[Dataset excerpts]
Content starts

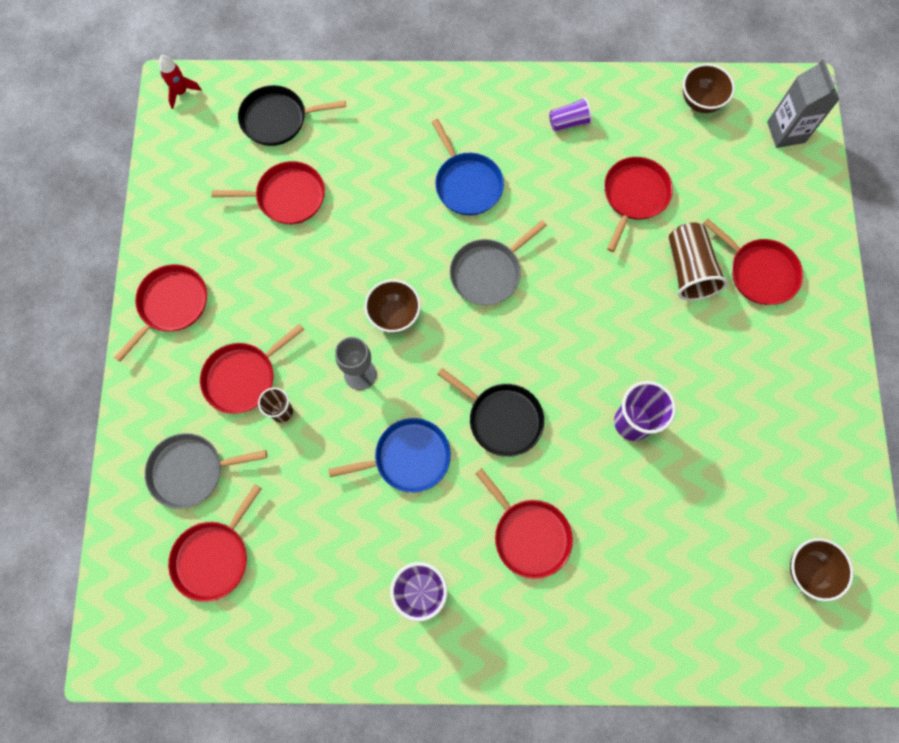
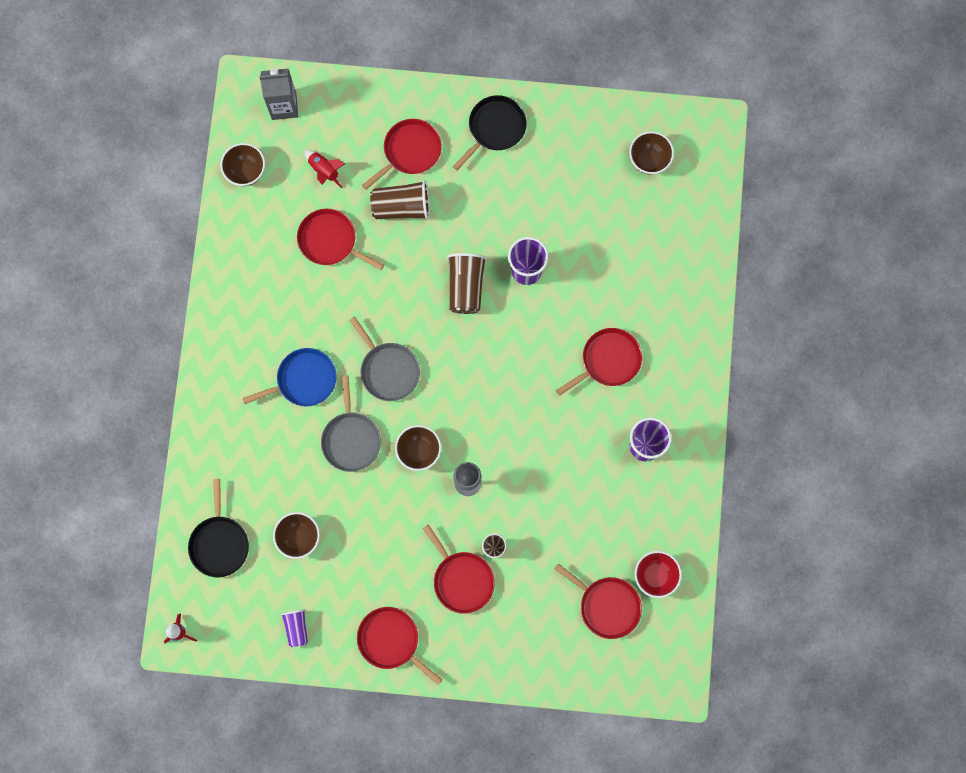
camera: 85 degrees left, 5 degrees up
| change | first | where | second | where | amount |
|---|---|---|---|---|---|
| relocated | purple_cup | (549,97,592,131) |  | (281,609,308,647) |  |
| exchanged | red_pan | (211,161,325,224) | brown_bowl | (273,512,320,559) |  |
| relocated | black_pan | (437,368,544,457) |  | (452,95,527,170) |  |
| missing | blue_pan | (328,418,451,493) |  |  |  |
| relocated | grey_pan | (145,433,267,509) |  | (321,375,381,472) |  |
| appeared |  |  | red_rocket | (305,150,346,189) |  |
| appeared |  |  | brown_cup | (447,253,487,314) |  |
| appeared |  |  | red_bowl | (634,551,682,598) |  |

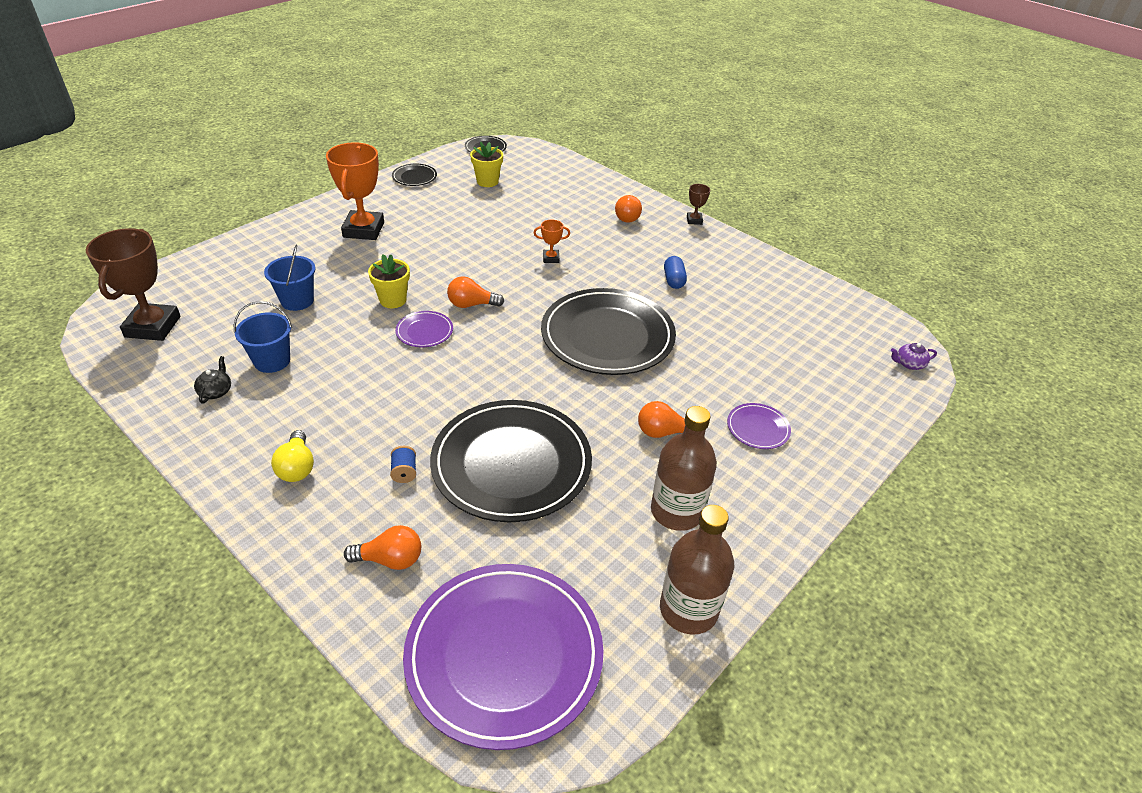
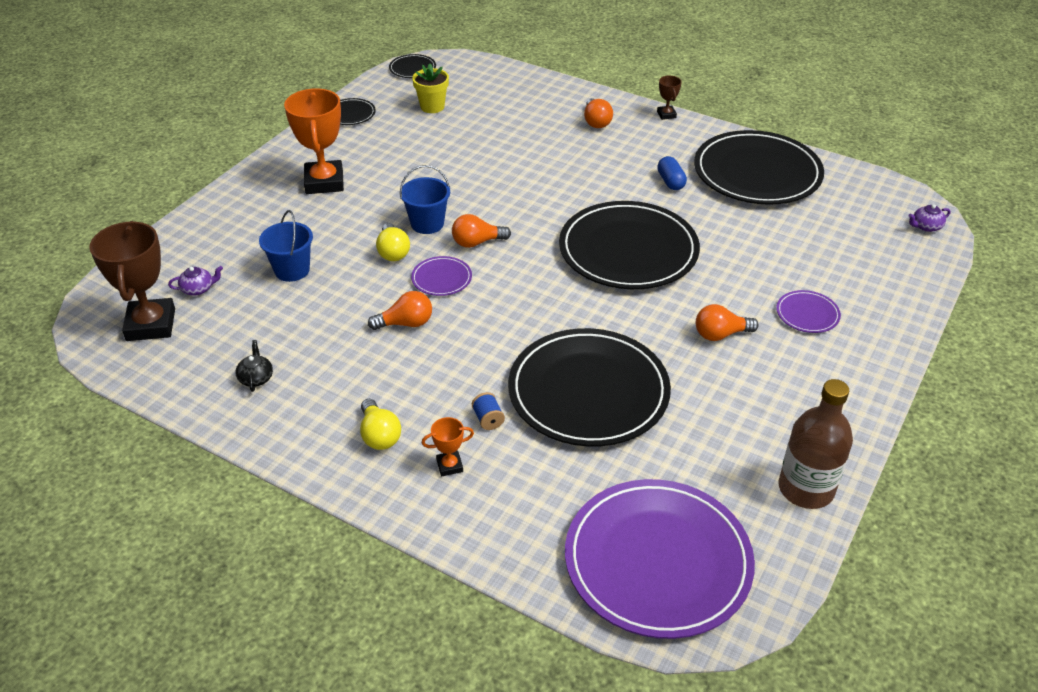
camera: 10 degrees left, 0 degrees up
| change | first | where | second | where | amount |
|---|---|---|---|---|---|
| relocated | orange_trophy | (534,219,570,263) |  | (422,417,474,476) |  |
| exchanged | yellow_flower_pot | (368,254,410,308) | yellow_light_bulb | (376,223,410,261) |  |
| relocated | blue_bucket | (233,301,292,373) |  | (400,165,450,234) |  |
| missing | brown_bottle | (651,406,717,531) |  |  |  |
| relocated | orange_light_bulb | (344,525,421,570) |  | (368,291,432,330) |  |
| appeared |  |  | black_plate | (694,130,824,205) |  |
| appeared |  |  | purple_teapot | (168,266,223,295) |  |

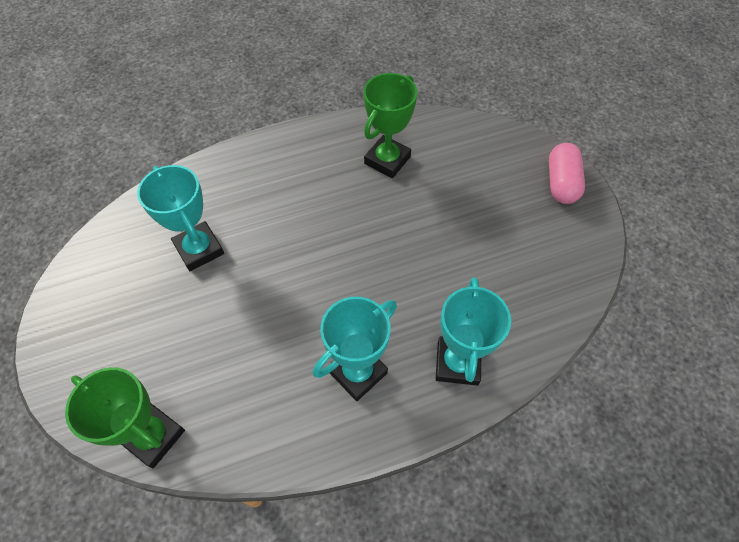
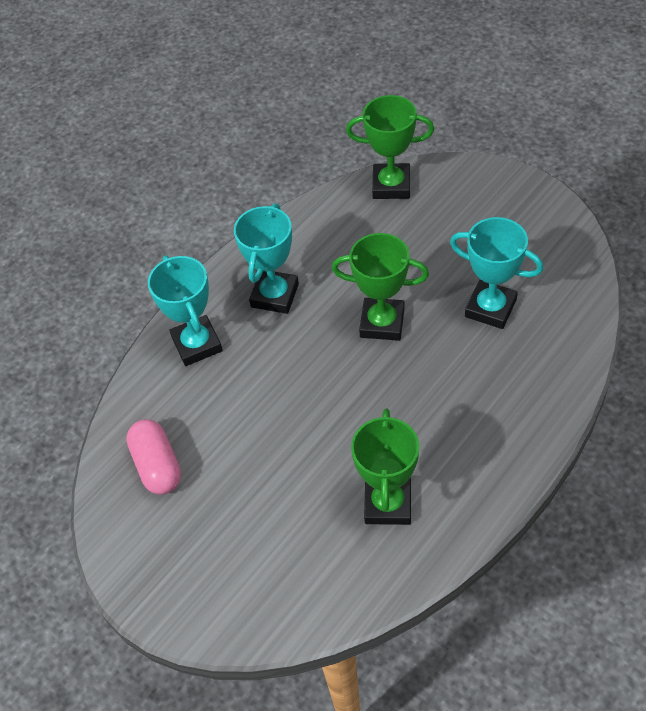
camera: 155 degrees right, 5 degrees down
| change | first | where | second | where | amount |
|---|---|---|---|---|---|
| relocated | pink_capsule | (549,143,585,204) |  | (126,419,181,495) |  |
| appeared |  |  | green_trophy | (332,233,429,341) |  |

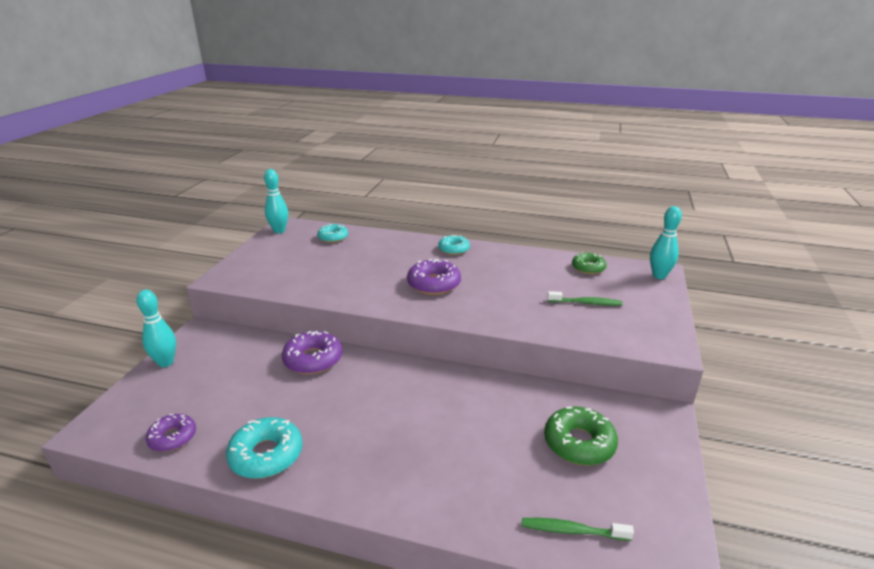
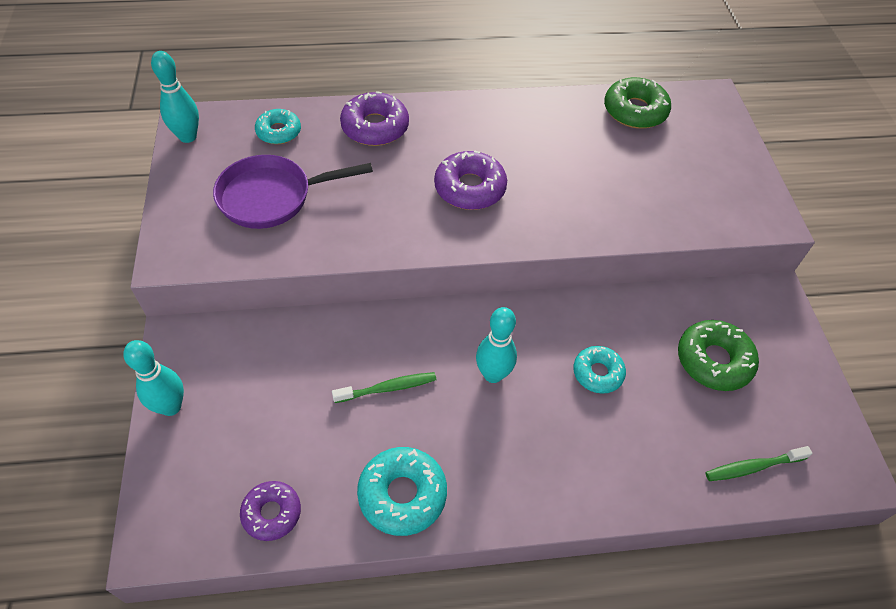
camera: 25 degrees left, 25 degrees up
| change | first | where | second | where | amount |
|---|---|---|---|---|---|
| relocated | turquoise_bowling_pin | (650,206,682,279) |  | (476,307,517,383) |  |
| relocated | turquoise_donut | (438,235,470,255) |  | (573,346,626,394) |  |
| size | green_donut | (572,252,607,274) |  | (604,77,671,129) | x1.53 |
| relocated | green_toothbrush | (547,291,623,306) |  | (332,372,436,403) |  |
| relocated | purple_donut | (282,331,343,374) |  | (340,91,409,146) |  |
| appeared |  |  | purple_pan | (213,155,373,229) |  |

Content ends

== INSTRUCTIONS TO FOLLOW ==
Pictures in the records above are to be left out of an otherwise exact copy.

== RESPONSE FOR THIS EXERCISE ==
camera: 85 degrees left, 5 degrees up
| change | first | where | second | where | amount |
|---|---|---|---|---|---|
| relocated | purple_cup | (549,97,592,131) |  | (281,609,308,647) |  |
| exchanged | red_pan | (211,161,325,224) | brown_bowl | (273,512,320,559) |  |
| relocated | black_pan | (437,368,544,457) |  | (452,95,527,170) |  |
| missing | blue_pan | (328,418,451,493) |  |  |  |
| relocated | grey_pan | (145,433,267,509) |  | (321,375,381,472) |  |
| appeared |  |  | red_rocket | (305,150,346,189) |  |
| appeared |  |  | brown_cup | (447,253,487,314) |  |
| appeared |  |  | red_bowl | (634,551,682,598) |  |

camera: 10 degrees left, 0 degrees up
| change | first | where | second | where | amount |
|---|---|---|---|---|---|
| relocated | orange_trophy | (534,219,570,263) |  | (422,417,474,476) |  |
| exchanged | yellow_flower_pot | (368,254,410,308) | yellow_light_bulb | (376,223,410,261) |  |
| relocated | blue_bucket | (233,301,292,373) |  | (400,165,450,234) |  |
| missing | brown_bottle | (651,406,717,531) |  |  |  |
| relocated | orange_light_bulb | (344,525,421,570) |  | (368,291,432,330) |  |
| appeared |  |  | black_plate | (694,130,824,205) |  |
| appeared |  |  | purple_teapot | (168,266,223,295) |  |

camera: 155 degrees right, 5 degrees down
| change | first | where | second | where | amount |
|---|---|---|---|---|---|
| relocated | pink_capsule | (549,143,585,204) |  | (126,419,181,495) |  |
| appeared |  |  | green_trophy | (332,233,429,341) |  |

camera: 25 degrees left, 25 degrees up
| change | first | where | second | where | amount |
|---|---|---|---|---|---|
| relocated | turquoise_bowling_pin | (650,206,682,279) |  | (476,307,517,383) |  |
| relocated | turquoise_donut | (438,235,470,255) |  | (573,346,626,394) |  |
| size | green_donut | (572,252,607,274) |  | (604,77,671,129) | x1.53 |
| relocated | green_toothbrush | (547,291,623,306) |  | (332,372,436,403) |  |
| relocated | purple_donut | (282,331,343,374) |  | (340,91,409,146) |  |
| appeared |  |  | purple_pan | (213,155,373,229) |  |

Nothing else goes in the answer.